■ **Set problem**:
Collect all lines from the listing that include the string "pixel".

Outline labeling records
########

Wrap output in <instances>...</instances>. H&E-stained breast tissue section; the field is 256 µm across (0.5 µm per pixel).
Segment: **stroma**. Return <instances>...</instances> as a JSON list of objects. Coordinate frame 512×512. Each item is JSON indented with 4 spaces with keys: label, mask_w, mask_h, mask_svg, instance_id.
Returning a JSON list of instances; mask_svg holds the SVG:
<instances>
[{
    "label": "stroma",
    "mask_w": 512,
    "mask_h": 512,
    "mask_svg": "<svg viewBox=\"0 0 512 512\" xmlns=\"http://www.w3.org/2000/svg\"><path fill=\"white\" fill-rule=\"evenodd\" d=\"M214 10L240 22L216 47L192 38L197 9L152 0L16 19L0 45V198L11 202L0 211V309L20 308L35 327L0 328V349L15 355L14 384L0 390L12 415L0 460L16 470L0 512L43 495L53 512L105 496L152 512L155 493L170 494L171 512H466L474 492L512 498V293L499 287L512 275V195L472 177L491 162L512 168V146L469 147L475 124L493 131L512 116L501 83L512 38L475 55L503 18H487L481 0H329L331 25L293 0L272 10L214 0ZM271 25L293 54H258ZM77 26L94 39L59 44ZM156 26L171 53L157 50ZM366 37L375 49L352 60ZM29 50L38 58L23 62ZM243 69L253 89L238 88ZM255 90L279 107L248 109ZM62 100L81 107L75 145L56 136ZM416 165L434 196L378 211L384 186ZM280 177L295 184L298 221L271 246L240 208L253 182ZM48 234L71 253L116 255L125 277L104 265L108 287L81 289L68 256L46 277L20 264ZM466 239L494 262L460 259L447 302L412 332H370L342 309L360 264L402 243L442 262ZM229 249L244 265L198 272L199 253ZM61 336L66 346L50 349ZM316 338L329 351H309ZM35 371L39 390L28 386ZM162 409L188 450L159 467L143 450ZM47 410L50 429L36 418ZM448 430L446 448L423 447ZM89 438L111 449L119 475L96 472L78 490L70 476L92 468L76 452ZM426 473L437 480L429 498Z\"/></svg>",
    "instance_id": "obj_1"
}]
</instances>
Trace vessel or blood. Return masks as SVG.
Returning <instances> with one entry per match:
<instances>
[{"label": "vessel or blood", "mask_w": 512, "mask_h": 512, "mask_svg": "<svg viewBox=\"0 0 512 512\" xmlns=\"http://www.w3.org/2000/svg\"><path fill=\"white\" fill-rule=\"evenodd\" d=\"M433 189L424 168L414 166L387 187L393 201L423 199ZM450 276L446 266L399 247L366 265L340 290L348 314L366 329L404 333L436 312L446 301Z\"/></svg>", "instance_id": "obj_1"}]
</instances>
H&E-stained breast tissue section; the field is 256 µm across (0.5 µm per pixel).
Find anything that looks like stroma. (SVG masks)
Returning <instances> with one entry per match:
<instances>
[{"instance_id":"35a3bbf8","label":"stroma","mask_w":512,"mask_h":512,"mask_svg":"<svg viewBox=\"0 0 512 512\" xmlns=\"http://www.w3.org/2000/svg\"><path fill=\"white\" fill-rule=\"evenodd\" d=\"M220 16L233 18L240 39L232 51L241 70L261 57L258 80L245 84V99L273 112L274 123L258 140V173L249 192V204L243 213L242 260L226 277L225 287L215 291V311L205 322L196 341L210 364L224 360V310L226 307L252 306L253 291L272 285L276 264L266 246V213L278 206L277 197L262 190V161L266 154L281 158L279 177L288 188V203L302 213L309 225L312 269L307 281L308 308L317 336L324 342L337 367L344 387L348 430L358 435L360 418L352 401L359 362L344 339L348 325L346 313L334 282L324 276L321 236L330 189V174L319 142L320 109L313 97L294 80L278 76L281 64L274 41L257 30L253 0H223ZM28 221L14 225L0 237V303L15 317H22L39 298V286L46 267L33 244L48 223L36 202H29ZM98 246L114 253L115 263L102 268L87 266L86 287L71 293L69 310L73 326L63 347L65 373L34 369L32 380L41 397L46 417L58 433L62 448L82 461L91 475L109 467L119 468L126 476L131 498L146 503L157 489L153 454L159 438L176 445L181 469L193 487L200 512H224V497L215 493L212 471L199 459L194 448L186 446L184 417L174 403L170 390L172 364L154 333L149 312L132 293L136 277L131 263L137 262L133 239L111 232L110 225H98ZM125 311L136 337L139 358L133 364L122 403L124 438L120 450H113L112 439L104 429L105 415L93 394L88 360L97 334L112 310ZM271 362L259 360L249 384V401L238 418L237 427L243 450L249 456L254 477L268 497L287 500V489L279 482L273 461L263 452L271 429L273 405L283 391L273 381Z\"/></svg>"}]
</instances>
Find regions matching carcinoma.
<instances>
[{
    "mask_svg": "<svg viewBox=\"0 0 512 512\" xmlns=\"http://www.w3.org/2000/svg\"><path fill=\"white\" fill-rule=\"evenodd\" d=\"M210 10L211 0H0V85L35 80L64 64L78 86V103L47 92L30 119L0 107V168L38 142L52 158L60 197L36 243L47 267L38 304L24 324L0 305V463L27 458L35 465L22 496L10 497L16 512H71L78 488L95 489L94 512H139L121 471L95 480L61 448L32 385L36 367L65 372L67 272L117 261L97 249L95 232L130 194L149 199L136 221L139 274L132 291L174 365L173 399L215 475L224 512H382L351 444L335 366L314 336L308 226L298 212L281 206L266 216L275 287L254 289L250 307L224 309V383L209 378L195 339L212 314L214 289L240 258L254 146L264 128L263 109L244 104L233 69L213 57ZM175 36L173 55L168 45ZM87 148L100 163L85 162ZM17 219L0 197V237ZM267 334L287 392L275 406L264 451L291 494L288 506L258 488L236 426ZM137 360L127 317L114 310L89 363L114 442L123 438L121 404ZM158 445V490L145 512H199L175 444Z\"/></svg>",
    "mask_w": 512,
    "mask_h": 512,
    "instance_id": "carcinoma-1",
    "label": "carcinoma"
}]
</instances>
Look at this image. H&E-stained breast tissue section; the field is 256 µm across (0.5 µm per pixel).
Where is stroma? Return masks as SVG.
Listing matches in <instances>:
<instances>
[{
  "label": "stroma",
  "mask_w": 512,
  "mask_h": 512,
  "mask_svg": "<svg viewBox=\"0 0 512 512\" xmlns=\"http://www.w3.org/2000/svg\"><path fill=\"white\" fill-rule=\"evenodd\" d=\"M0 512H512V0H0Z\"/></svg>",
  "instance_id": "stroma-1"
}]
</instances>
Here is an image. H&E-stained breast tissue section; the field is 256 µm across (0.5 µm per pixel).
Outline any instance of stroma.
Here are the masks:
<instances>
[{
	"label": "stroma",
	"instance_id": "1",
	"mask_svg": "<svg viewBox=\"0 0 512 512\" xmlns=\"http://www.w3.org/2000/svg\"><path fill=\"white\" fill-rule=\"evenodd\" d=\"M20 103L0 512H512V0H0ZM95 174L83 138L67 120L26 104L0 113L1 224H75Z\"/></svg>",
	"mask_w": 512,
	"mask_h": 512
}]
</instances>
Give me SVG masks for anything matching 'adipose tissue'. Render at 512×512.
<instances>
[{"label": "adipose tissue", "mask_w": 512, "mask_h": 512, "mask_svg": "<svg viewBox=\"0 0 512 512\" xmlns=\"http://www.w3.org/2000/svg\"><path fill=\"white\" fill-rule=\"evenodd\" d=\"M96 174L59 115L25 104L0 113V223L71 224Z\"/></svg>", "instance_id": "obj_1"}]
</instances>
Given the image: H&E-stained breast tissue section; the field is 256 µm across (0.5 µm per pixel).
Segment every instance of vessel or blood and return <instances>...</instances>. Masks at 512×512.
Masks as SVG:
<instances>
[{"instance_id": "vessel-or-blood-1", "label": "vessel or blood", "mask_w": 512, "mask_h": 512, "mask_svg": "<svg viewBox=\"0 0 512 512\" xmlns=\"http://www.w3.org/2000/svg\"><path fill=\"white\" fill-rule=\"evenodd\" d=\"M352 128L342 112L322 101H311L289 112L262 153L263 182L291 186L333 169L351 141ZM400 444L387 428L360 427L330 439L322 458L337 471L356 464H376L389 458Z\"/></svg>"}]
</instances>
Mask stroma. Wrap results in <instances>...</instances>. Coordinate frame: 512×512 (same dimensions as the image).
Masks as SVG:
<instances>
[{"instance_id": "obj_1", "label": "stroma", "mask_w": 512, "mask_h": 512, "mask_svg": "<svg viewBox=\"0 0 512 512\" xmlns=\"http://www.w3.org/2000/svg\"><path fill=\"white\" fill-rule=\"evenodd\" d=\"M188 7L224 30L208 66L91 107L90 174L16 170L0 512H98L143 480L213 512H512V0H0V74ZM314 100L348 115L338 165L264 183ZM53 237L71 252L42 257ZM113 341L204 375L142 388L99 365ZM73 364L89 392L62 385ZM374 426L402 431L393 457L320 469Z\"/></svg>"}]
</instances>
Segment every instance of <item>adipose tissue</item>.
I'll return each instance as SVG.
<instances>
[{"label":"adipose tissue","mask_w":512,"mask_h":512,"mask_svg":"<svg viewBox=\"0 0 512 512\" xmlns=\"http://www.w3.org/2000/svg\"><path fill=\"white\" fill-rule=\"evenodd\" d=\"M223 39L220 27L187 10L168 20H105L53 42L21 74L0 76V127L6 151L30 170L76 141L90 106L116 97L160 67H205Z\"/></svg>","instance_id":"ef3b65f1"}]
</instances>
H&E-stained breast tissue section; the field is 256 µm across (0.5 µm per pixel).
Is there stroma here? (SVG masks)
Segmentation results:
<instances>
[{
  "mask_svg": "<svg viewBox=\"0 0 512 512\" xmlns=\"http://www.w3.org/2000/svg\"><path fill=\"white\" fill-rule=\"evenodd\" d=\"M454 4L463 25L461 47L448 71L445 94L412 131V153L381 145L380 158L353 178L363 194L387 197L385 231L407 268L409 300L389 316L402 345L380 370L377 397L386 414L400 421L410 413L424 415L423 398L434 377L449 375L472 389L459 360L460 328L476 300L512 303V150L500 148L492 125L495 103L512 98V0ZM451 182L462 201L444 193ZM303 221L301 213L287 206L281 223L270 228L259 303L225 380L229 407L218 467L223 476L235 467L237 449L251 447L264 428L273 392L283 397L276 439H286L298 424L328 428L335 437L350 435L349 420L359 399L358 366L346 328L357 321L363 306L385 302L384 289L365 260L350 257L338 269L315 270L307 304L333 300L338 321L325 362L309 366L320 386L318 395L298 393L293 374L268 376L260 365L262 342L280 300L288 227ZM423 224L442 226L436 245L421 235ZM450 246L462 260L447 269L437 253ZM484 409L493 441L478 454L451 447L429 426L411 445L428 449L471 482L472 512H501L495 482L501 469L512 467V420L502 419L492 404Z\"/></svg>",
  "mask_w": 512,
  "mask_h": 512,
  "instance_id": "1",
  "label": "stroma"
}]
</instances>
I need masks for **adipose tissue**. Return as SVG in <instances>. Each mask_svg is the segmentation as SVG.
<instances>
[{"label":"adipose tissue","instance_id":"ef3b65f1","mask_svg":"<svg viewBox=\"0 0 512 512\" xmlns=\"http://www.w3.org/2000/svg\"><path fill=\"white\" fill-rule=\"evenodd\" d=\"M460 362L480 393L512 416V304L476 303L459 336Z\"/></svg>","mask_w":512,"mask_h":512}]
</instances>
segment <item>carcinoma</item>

########

■ **Final result**:
Wrap output in <instances>...</instances>. H&E-stained breast tissue section; the field is 256 µm across (0.5 µm per pixel).
H&E-stained breast tissue section; the field is 256 µm across (0.5 µm per pixel).
Look at this image. H&E-stained breast tissue section; the field is 256 µm across (0.5 µm per pixel).
Here is an image. H&E-stained breast tissue section; the field is 256 µm across (0.5 µm per pixel).
Given the image: H&E-stained breast tissue section; the field is 256 µm across (0.5 µm per pixel).
H&E-stained breast tissue section; the field is 256 µm across (0.5 µm per pixel).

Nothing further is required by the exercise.